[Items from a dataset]
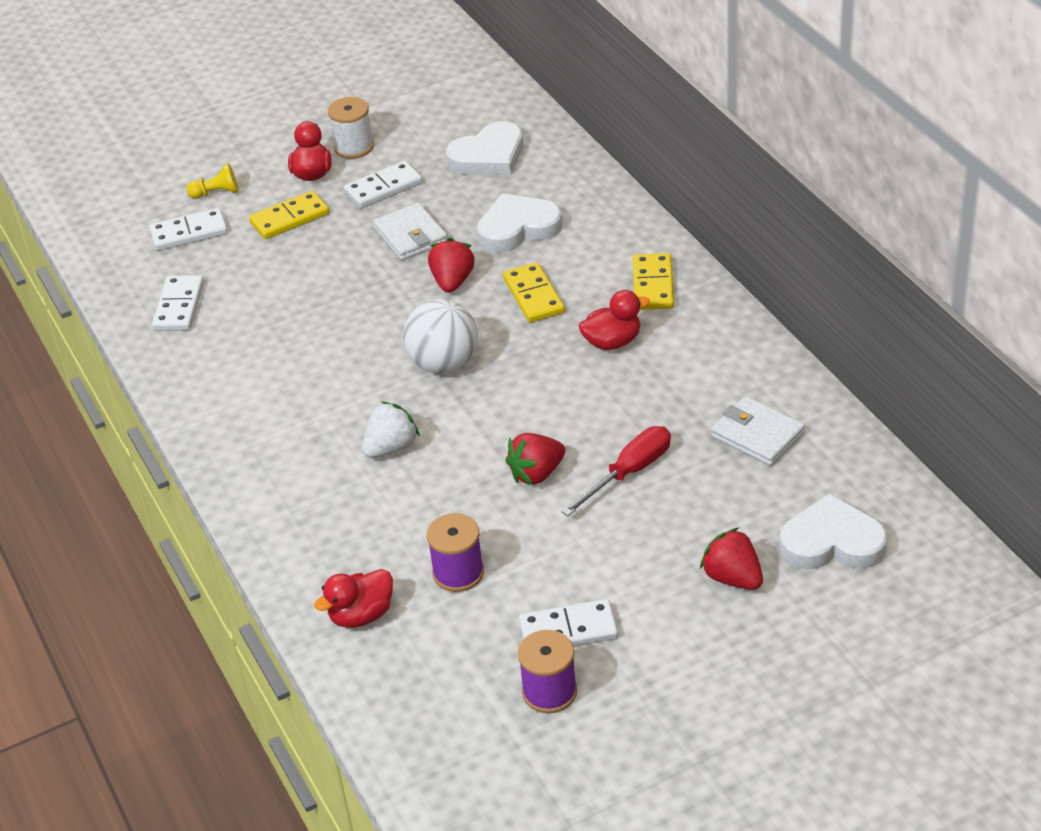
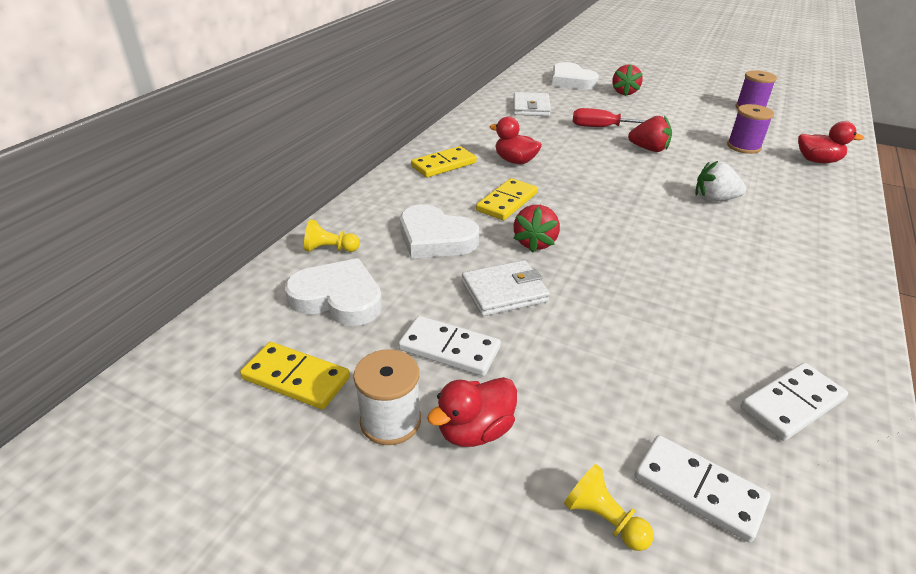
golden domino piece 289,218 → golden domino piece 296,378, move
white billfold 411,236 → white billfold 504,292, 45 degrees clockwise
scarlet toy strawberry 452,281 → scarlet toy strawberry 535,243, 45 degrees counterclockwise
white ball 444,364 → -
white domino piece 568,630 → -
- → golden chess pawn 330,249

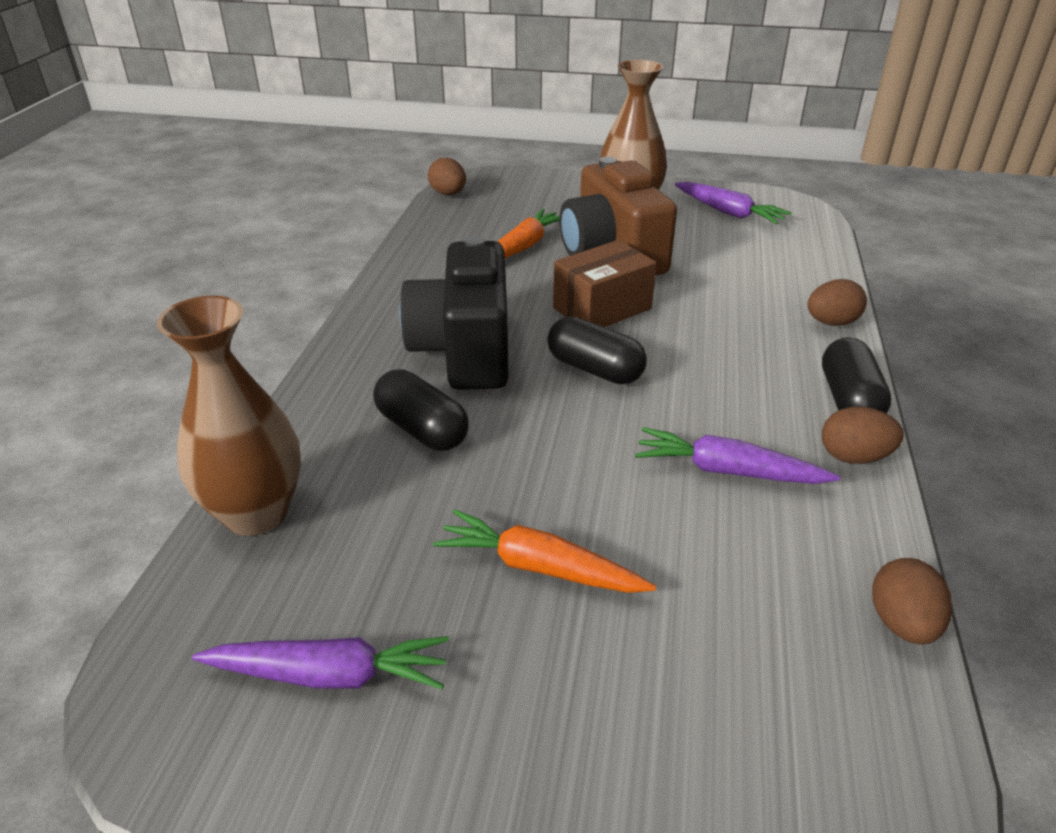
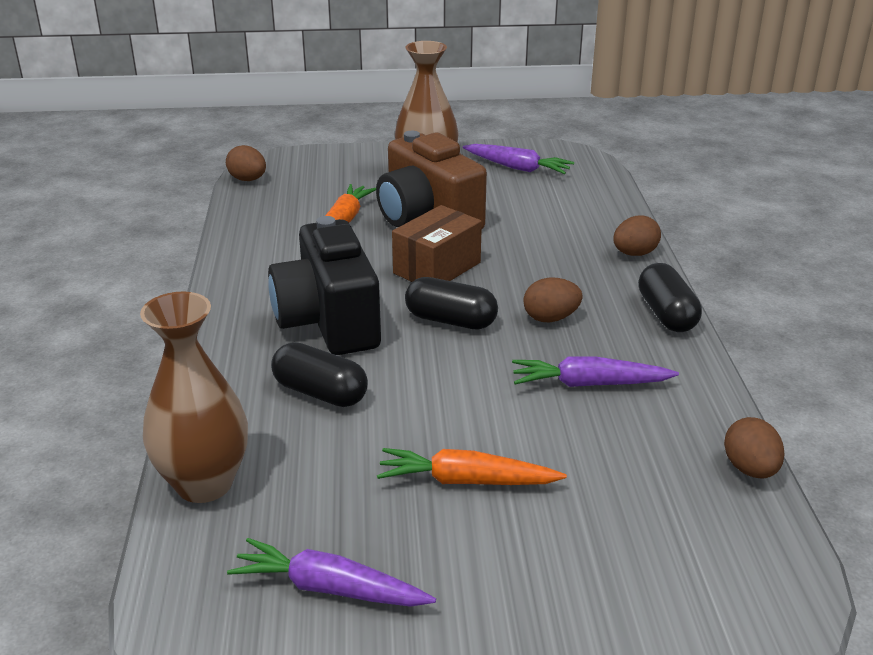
russet egg 854,457 → russet egg 550,318, move
purple root vegetable 329,675 → purple root vegetable 330,588, 150 degrees counterclockwise

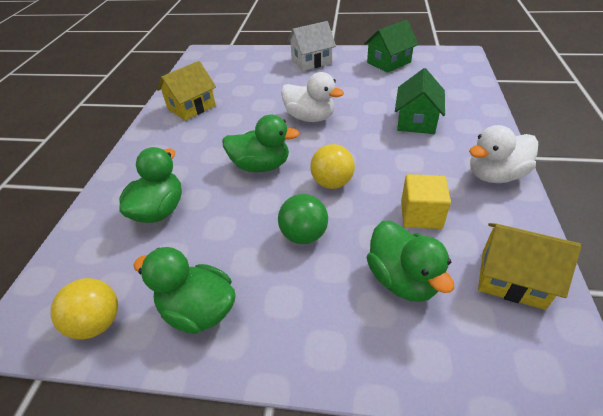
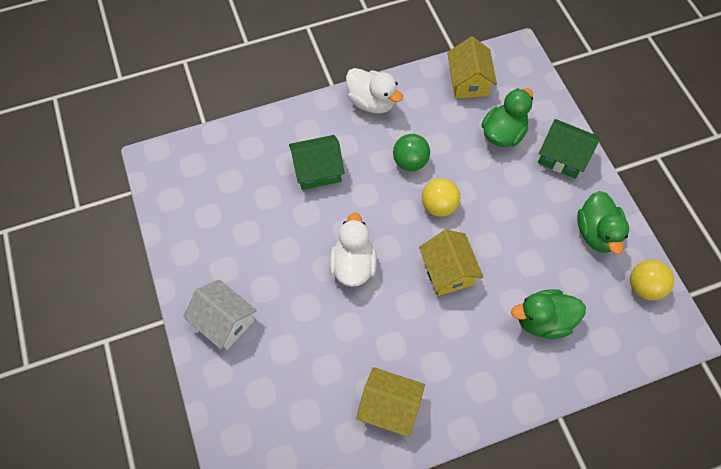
emerald house 388,62 → emerald house 562,157, move
emerald rubber duck 261,166 → golden house 447,271
golden solid cube 421,215 → -
emerald ball 304,235 → emerald ball 410,162, move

Exercise instructions: Check each line of the data above, and please copy the ones in which the string "piece" occurs.

Result for this task:
golden domino piece 289,218 → golden domino piece 296,378, move
white domino piece 568,630 → -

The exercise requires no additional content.